_Material to process_.
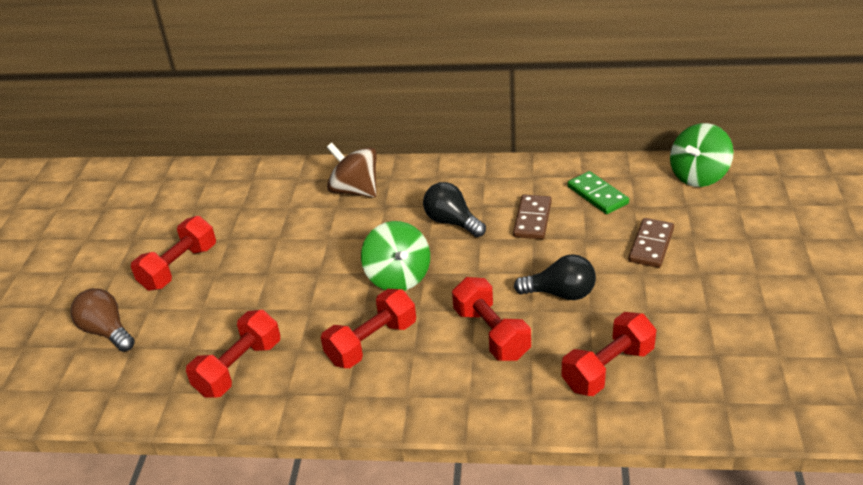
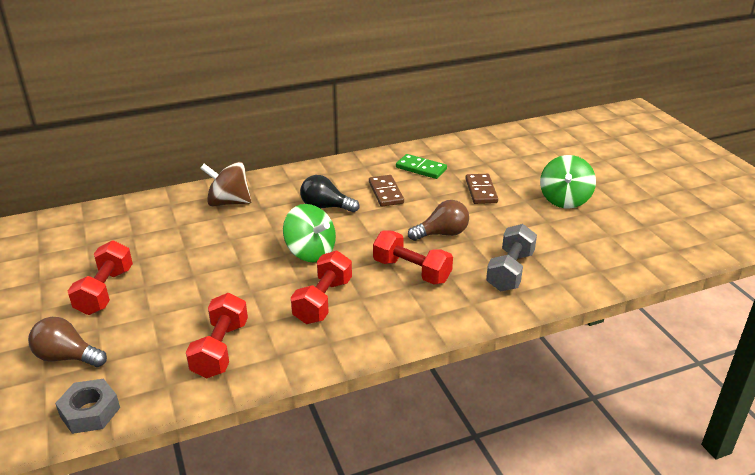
camera: 30 degrees left, 5 degrees down
(91, 397) = (90, 412): none -> grey nut
(560, 293) = (442, 234): black light bulb -> brown light bulb
(608, 368) = (510, 271): red dumbbell -> grey dumbbell
(698, 176) = (480, 144): green spinning top -> green spinning top (564, 200)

_Description of the task_.
Your reply should hold only the records, duplicated exactly, without any image.

_Response to this task_.
camera: 30 degrees left, 5 degrees down
(91, 397) = (90, 412): none -> grey nut
(560, 293) = (442, 234): black light bulb -> brown light bulb
(608, 368) = (510, 271): red dumbbell -> grey dumbbell
(698, 176) = (480, 144): green spinning top -> green spinning top (564, 200)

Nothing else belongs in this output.